## Your instructions:
Exactly as they appear, output all of the records. Skip any images.

## Provided records:
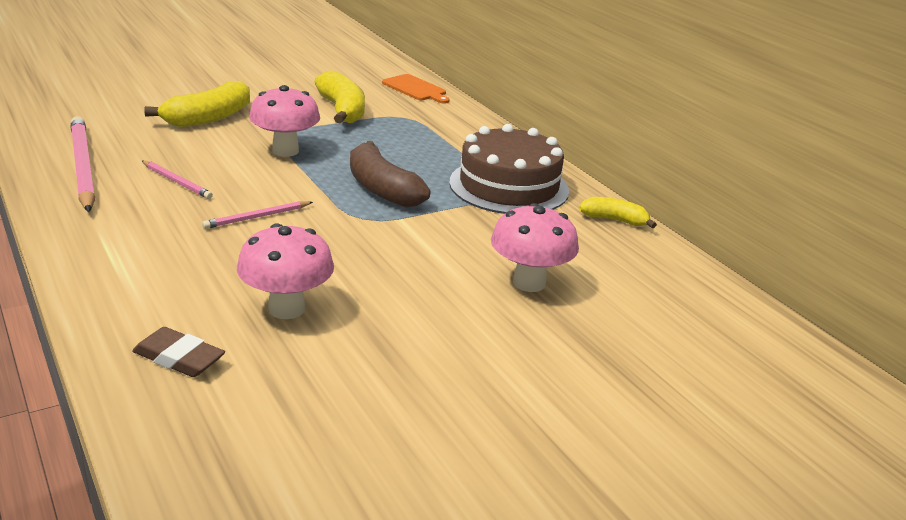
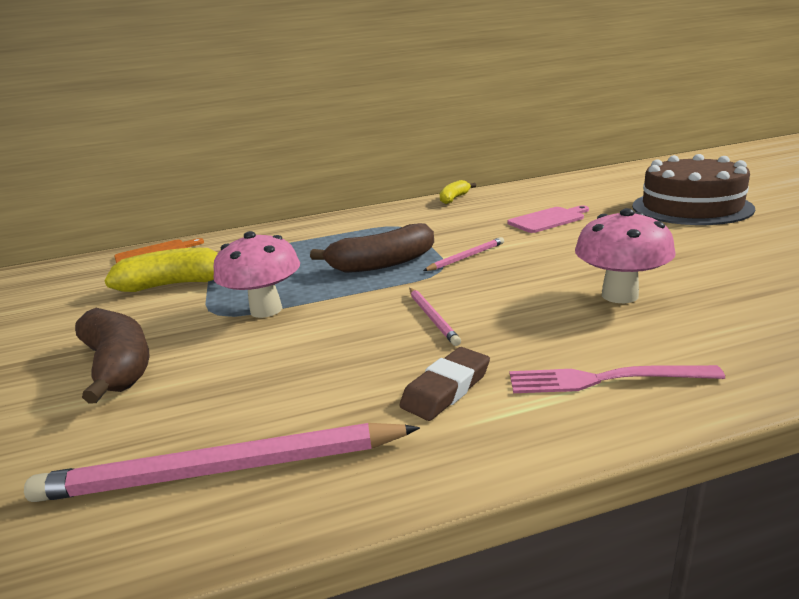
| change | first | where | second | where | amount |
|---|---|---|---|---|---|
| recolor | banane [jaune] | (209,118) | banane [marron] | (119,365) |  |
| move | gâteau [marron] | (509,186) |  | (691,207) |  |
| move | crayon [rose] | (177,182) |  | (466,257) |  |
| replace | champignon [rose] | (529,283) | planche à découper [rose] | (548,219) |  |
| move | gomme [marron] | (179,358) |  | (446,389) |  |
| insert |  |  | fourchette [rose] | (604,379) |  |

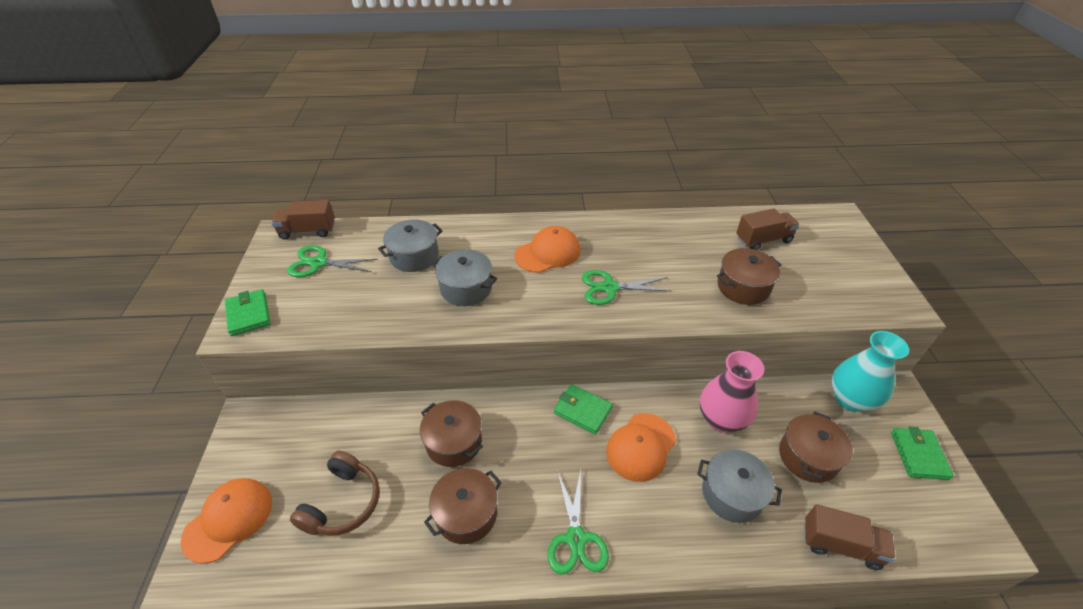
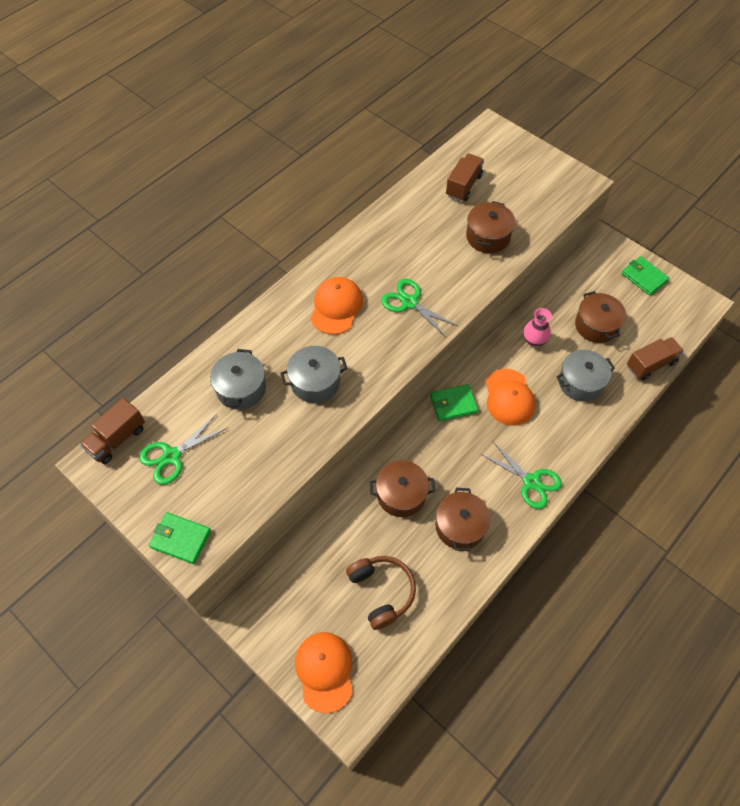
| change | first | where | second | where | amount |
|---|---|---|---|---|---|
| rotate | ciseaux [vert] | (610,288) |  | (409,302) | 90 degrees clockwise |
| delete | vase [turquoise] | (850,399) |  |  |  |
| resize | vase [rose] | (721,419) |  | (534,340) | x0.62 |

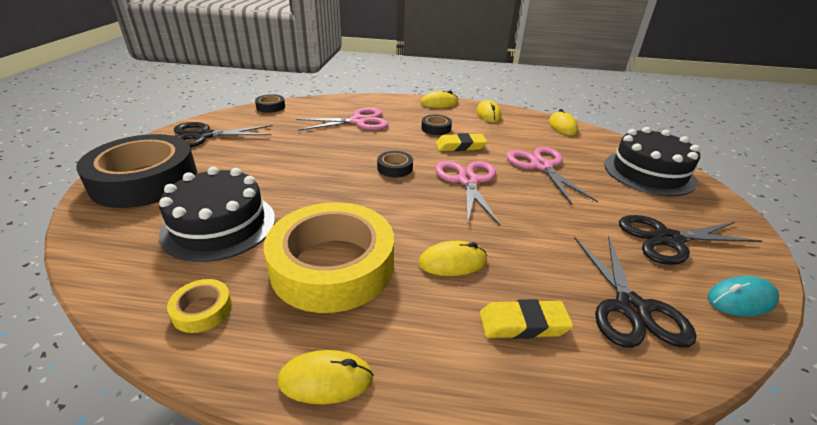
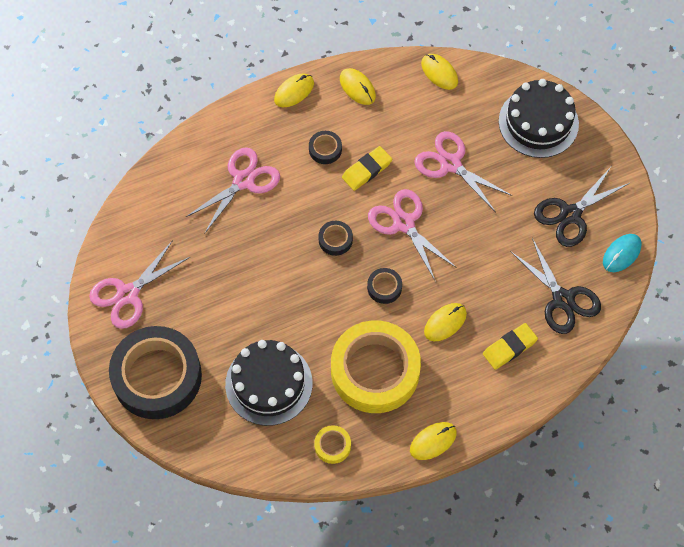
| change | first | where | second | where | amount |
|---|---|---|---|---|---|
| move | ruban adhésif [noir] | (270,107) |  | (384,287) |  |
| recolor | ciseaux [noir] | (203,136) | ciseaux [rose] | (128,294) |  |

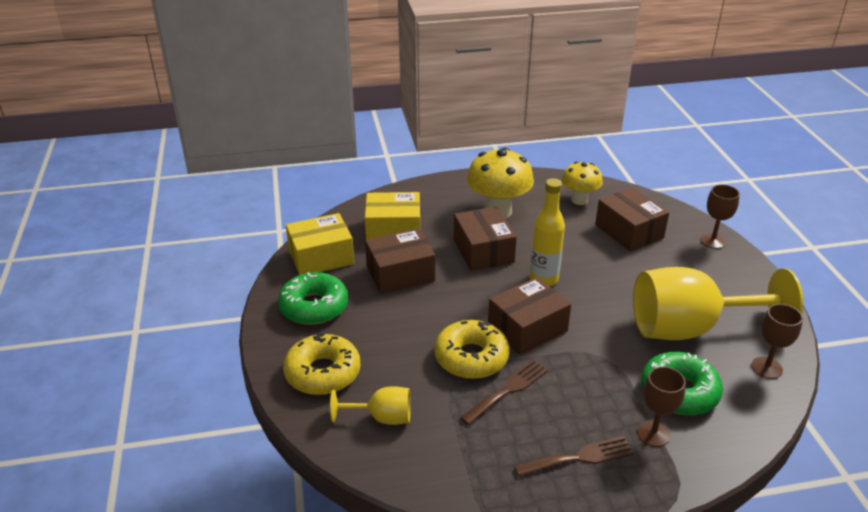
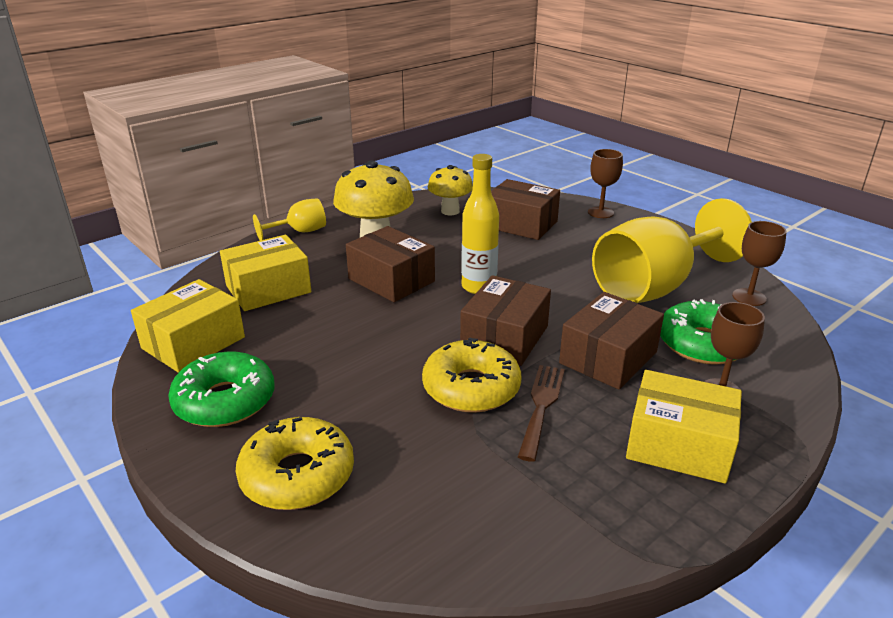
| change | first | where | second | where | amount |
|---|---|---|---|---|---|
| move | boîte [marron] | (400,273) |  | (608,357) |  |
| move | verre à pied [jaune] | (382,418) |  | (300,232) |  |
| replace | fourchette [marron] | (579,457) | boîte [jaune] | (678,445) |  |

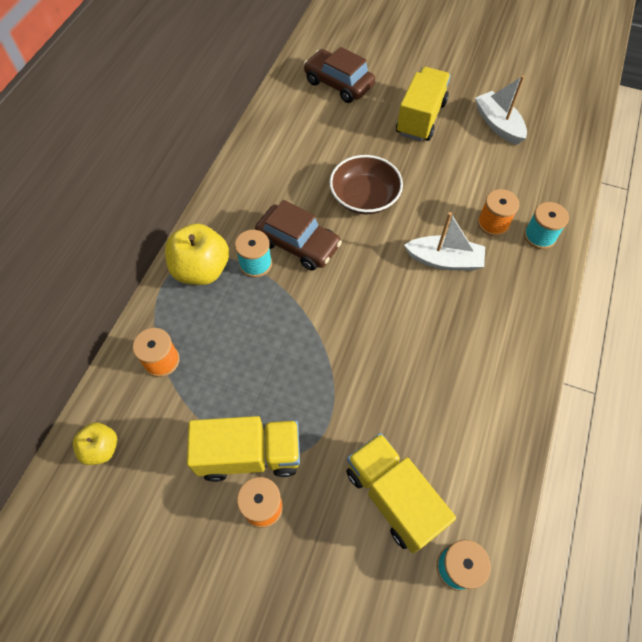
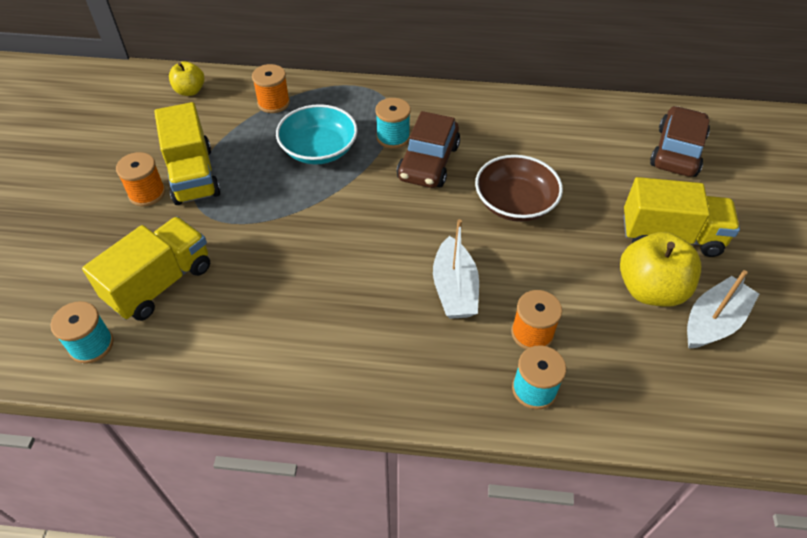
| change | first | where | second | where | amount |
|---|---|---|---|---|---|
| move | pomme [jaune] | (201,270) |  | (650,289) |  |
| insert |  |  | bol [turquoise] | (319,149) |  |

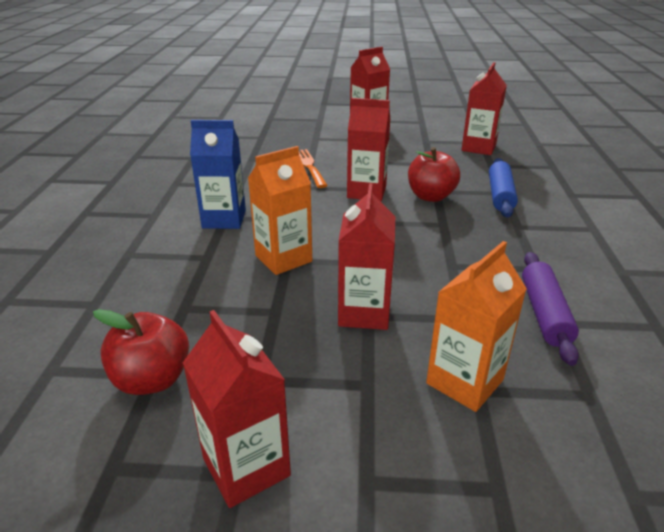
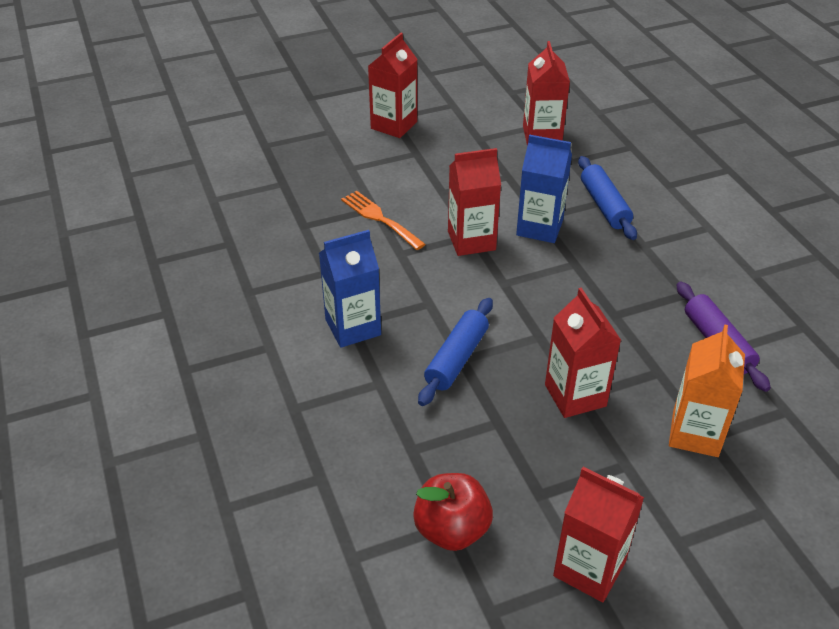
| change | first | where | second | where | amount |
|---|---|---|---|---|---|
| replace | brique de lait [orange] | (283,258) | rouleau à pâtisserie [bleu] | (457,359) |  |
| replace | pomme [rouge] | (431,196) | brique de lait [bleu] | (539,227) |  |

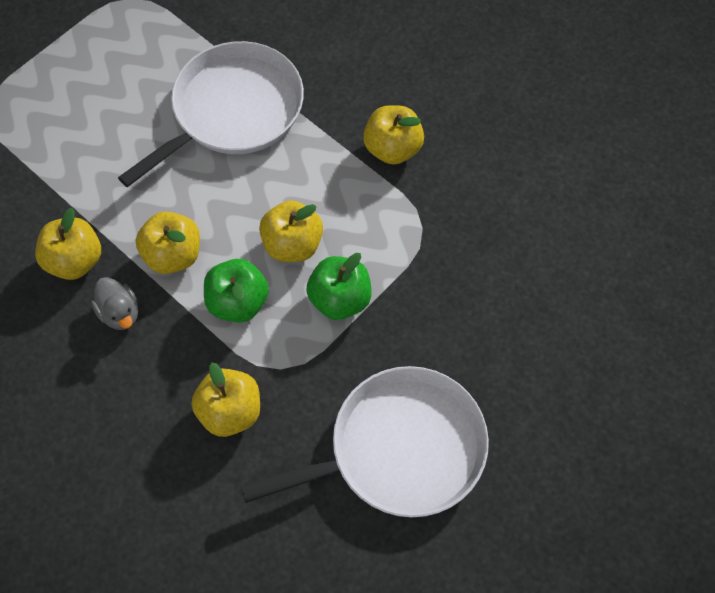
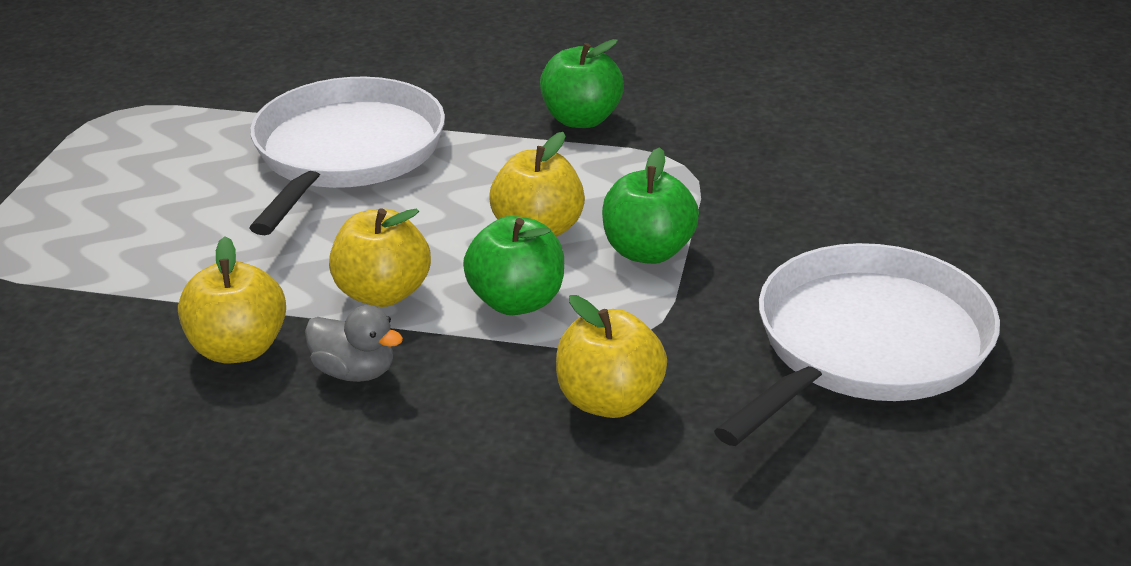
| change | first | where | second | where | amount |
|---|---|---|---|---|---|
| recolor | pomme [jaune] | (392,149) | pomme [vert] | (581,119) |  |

## Response:
| change | first | where | second | where | amount |
|---|---|---|---|---|---|
| recolor | banane [jaune] | (209,118) | banane [marron] | (119,365) |  |
| move | gâteau [marron] | (509,186) |  | (691,207) |  |
| move | crayon [rose] | (177,182) |  | (466,257) |  |
| replace | champignon [rose] | (529,283) | planche à découper [rose] | (548,219) |  |
| move | gomme [marron] | (179,358) |  | (446,389) |  |
| insert |  |  | fourchette [rose] | (604,379) |  |

| change | first | where | second | where | amount |
|---|---|---|---|---|---|
| rotate | ciseaux [vert] | (610,288) |  | (409,302) | 90 degrees clockwise |
| delete | vase [turquoise] | (850,399) |  |  |  |
| resize | vase [rose] | (721,419) |  | (534,340) | x0.62 |

| change | first | where | second | where | amount |
|---|---|---|---|---|---|
| move | ruban adhésif [noir] | (270,107) |  | (384,287) |  |
| recolor | ciseaux [noir] | (203,136) | ciseaux [rose] | (128,294) |  |

| change | first | where | second | where | amount |
|---|---|---|---|---|---|
| move | boîte [marron] | (400,273) |  | (608,357) |  |
| move | verre à pied [jaune] | (382,418) |  | (300,232) |  |
| replace | fourchette [marron] | (579,457) | boîte [jaune] | (678,445) |  |

| change | first | where | second | where | amount |
|---|---|---|---|---|---|
| move | pomme [jaune] | (201,270) |  | (650,289) |  |
| insert |  |  | bol [turquoise] | (319,149) |  |

| change | first | where | second | where | amount |
|---|---|---|---|---|---|
| replace | brique de lait [orange] | (283,258) | rouleau à pâtisserie [bleu] | (457,359) |  |
| replace | pomme [rouge] | (431,196) | brique de lait [bleu] | (539,227) |  |

| change | first | where | second | where | amount |
|---|---|---|---|---|---|
| recolor | pomme [jaune] | (392,149) | pomme [vert] | (581,119) |  |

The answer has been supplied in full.